» **WORK INSTRUCTION**:
Reproduce exactly the stretch of lines running from the line with "(507, 144) = (275, 135): none -> pink rocket" to the end of the entries below.

» **SOURCE RECORDS**:
....

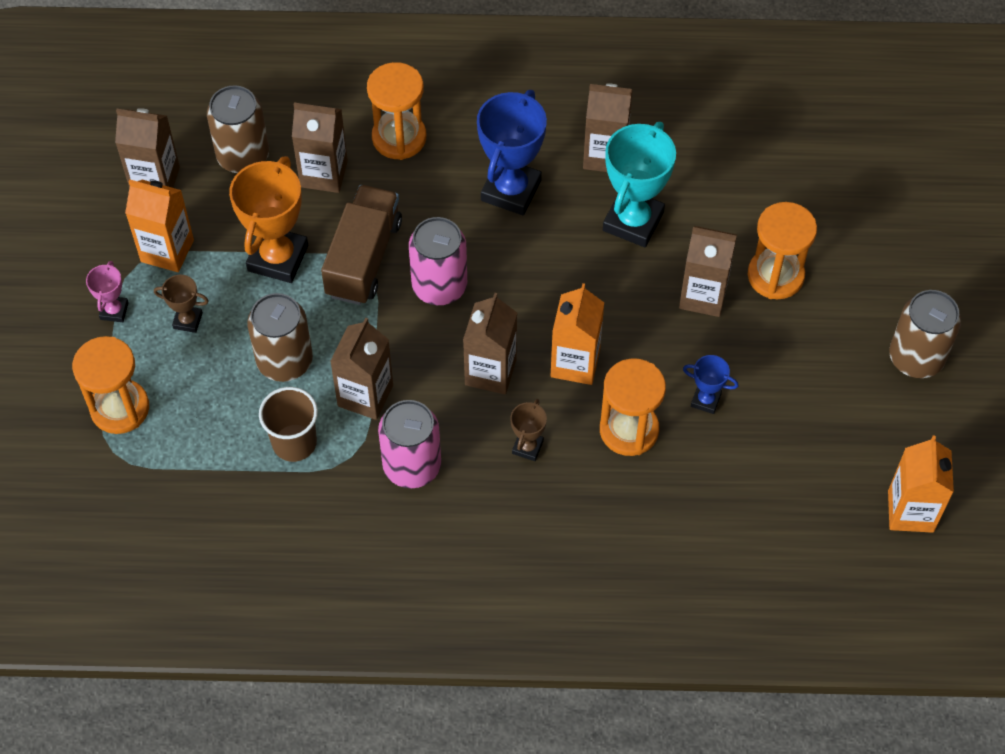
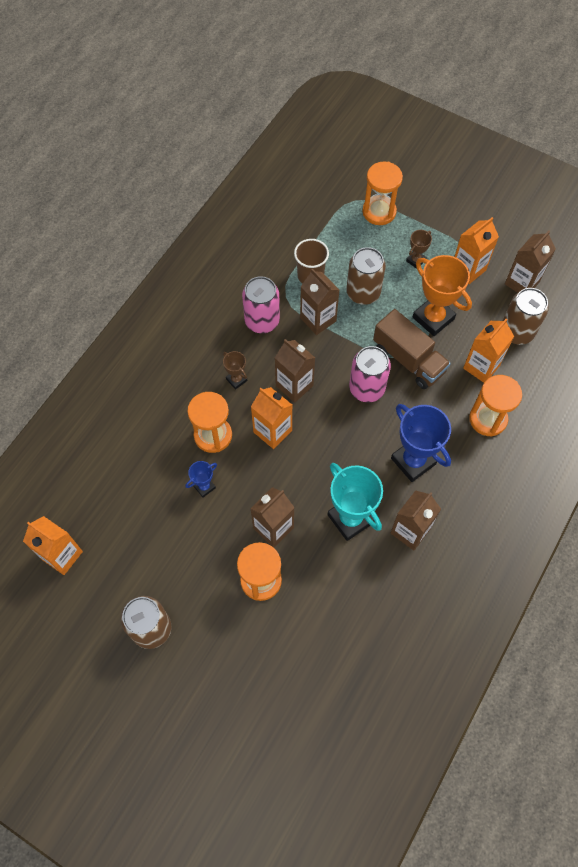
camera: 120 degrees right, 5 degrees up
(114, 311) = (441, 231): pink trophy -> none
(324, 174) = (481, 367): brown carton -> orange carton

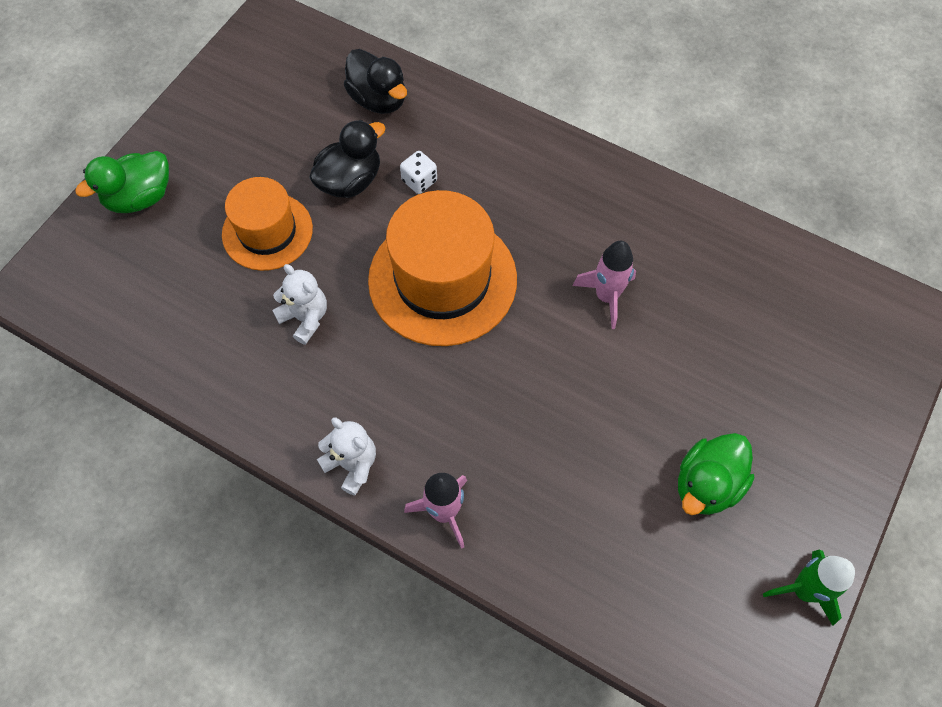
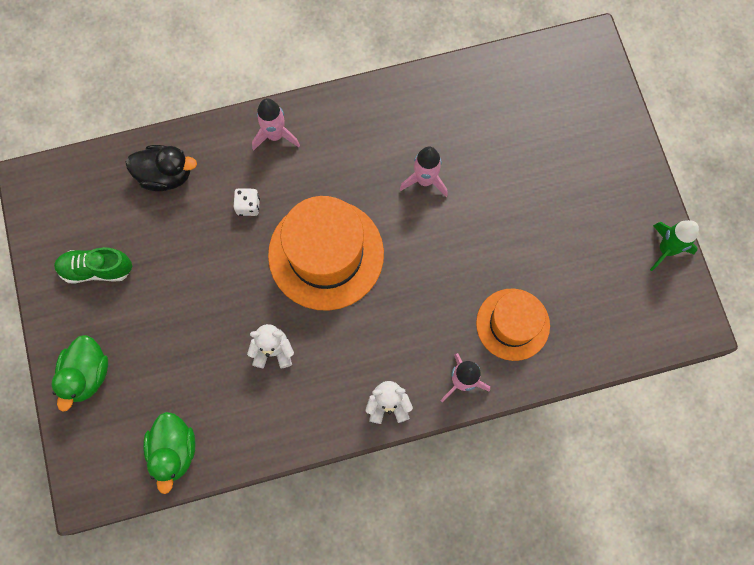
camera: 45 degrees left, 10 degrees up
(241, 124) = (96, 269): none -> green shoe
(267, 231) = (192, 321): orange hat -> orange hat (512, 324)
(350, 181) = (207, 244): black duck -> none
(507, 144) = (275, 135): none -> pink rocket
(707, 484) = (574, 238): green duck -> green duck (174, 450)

....

» **TASK RESULT**:
(507, 144) = (275, 135): none -> pink rocket
(707, 484) = (574, 238): green duck -> green duck (174, 450)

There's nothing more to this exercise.